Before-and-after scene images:
◇ ◇ ◇ ◇ ◇

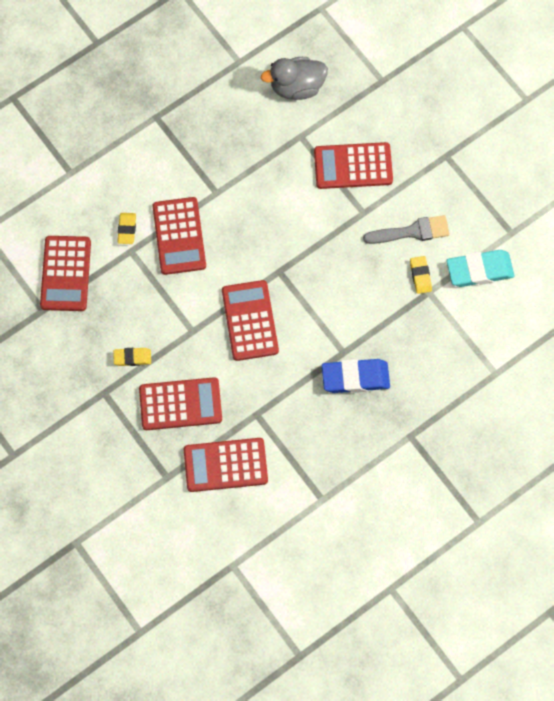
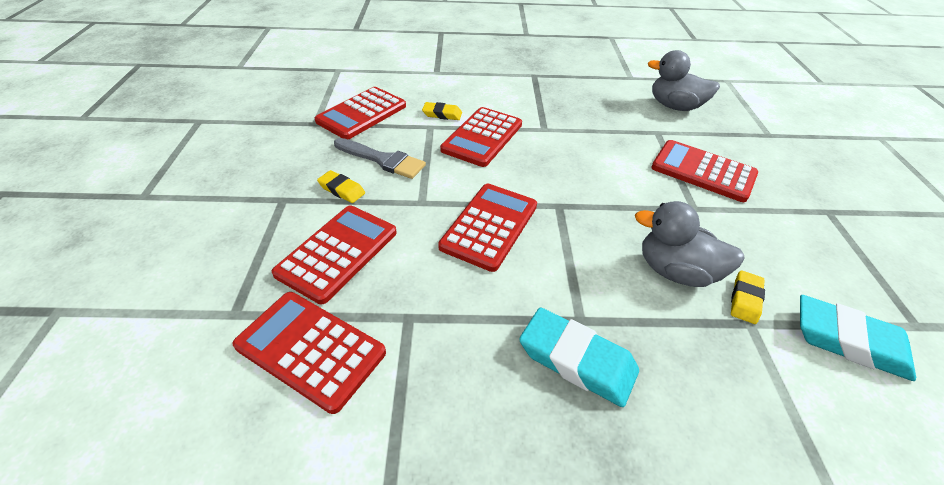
camera: 35 degrees right, 25 degrees down
(127, 229) = (442, 114): yellow eraser -> yellow eraser turned 60 degrees clockwise
(180, 404) = (338, 253): red calculator -> red calculator turned 90 degrees counterclockwise
(355, 378) = (577, 360): blue eraser -> turquoise eraser
(375, 280) = (675, 271): none -> grey duck
(412, 231) = (752, 252): grey brush -> grey brush (383, 160)

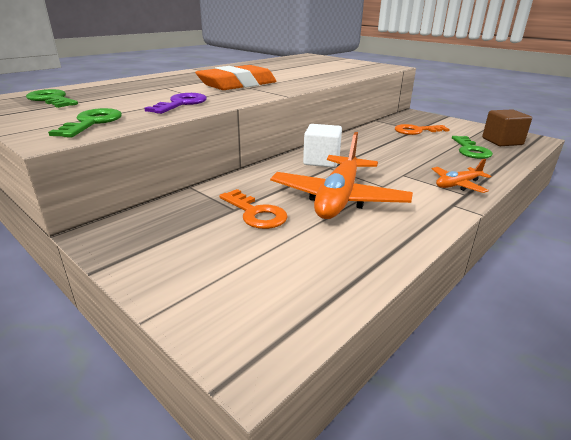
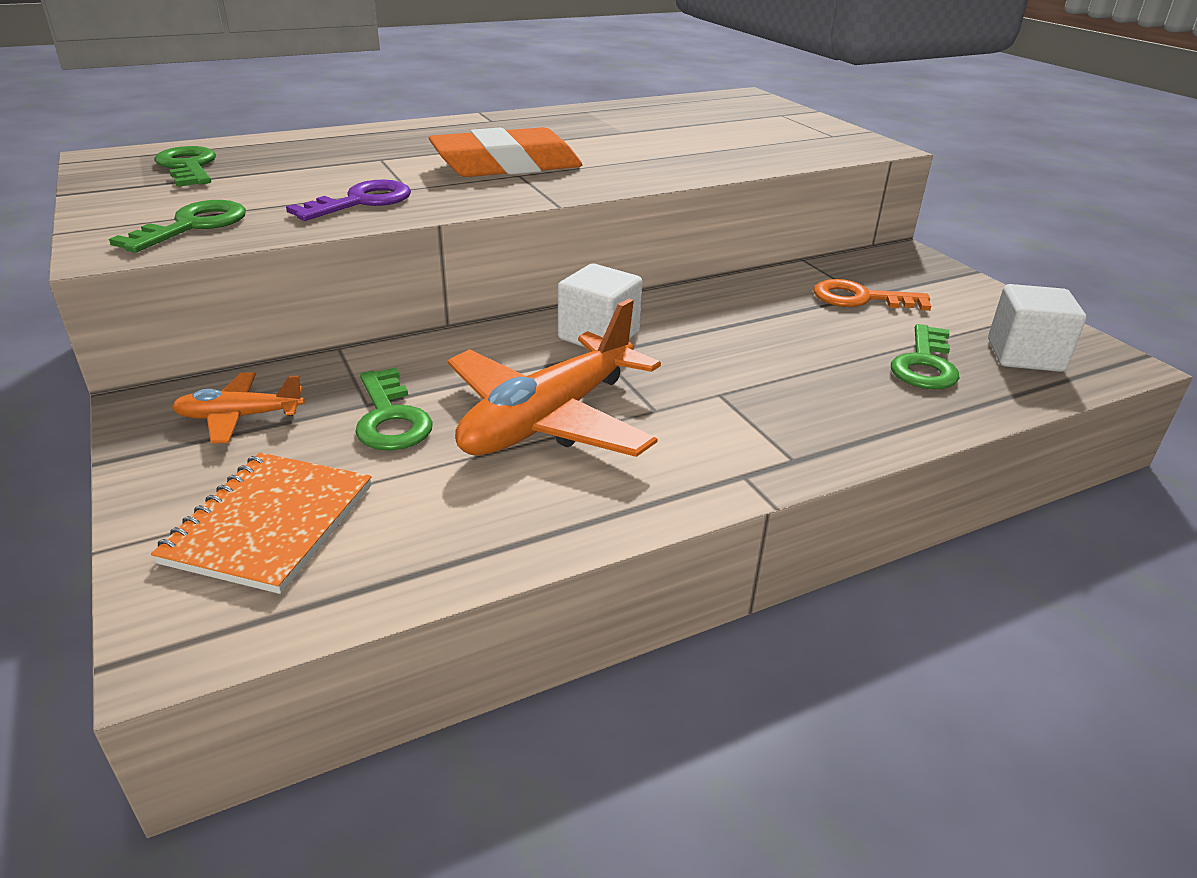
camera: 20 degrees right, 5 degrees up
(242, 279) = (270, 523): none -> orange notebook
(256, 213) = (390, 418): orange key -> green key
(457, 185) = (801, 437): orange plane -> orange plane (240, 417)
(502, 141) = (1024, 355): brown cube -> white cube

◇ ◇ ◇ ◇ ◇

§ ACTION ITEM: Show every line in the records above that contains the word "right".

§ ANSWER BELOW:
camera: 35 degrees right, 25 degrees down
camera: 20 degrees right, 5 degrees up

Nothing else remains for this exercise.